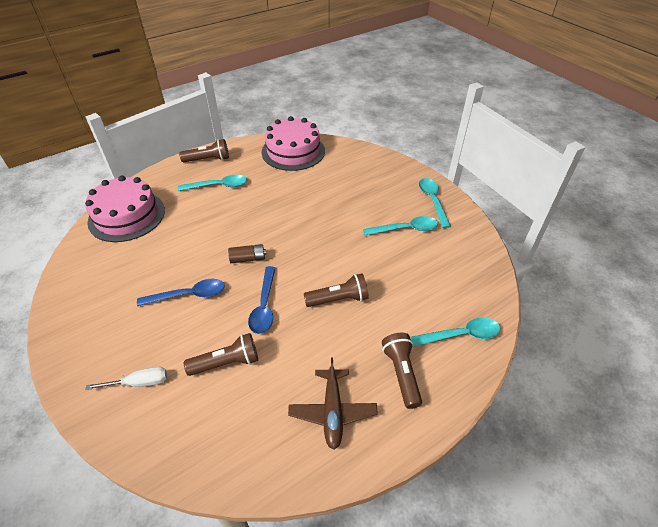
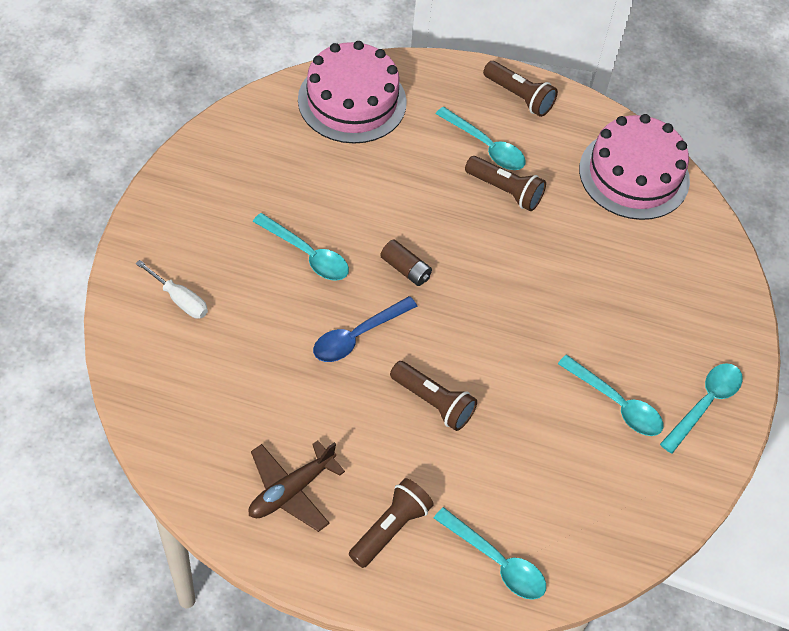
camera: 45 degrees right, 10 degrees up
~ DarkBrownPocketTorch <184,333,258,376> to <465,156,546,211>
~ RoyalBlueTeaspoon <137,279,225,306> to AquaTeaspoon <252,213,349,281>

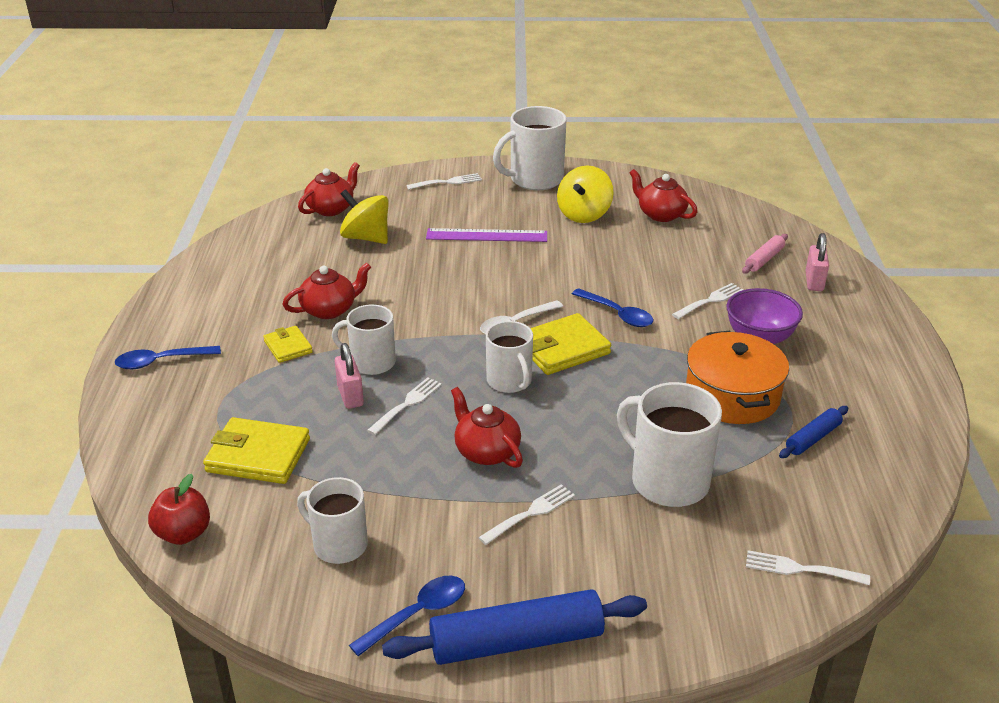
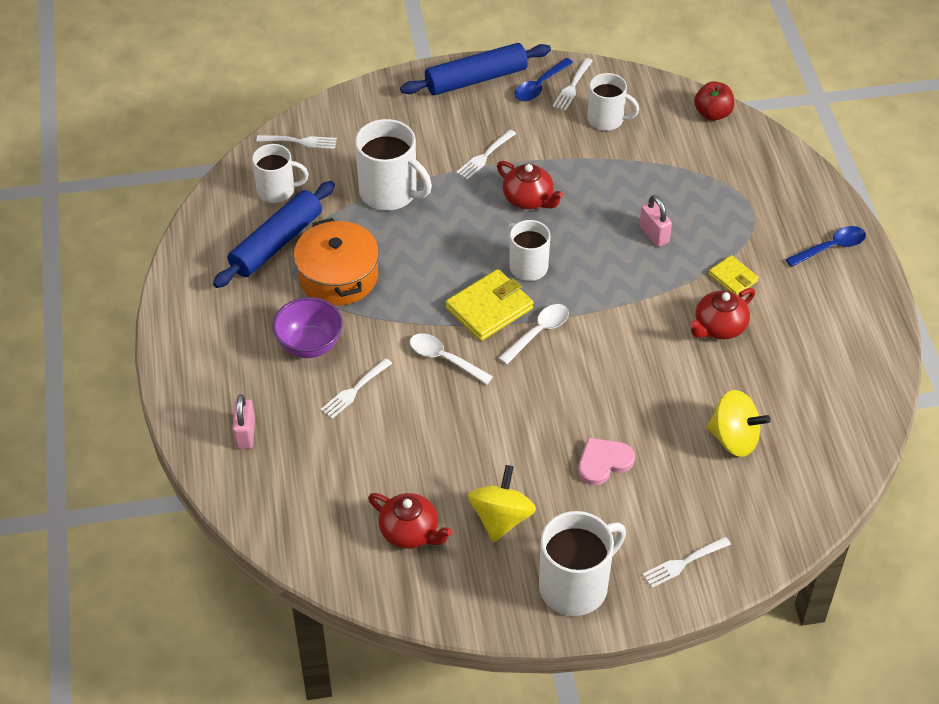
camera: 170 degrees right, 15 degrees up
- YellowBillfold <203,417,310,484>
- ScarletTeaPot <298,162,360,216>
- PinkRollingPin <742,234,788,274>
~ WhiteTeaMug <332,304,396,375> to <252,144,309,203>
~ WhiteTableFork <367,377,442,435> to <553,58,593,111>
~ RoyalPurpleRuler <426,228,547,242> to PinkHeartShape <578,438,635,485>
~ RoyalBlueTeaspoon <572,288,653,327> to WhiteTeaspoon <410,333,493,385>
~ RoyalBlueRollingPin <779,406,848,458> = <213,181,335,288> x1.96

:::::

> ASSIGNED TASK: Give back an exact reproduction of the entries, with all pictures excluded.

> THE COMPLETED TASK:
camera: 45 degrees right, 10 degrees up
~ DarkBrownPocketTorch <184,333,258,376> to <465,156,546,211>
~ RoyalBlueTeaspoon <137,279,225,306> to AquaTeaspoon <252,213,349,281>

camera: 170 degrees right, 15 degrees up
- YellowBillfold <203,417,310,484>
- ScarletTeaPot <298,162,360,216>
- PinkRollingPin <742,234,788,274>
~ WhiteTeaMug <332,304,396,375> to <252,144,309,203>
~ WhiteTableFork <367,377,442,435> to <553,58,593,111>
~ RoyalPurpleRuler <426,228,547,242> to PinkHeartShape <578,438,635,485>
~ RoyalBlueTeaspoon <572,288,653,327> to WhiteTeaspoon <410,333,493,385>
~ RoyalBlueRollingPin <779,406,848,458> = <213,181,335,288> x1.96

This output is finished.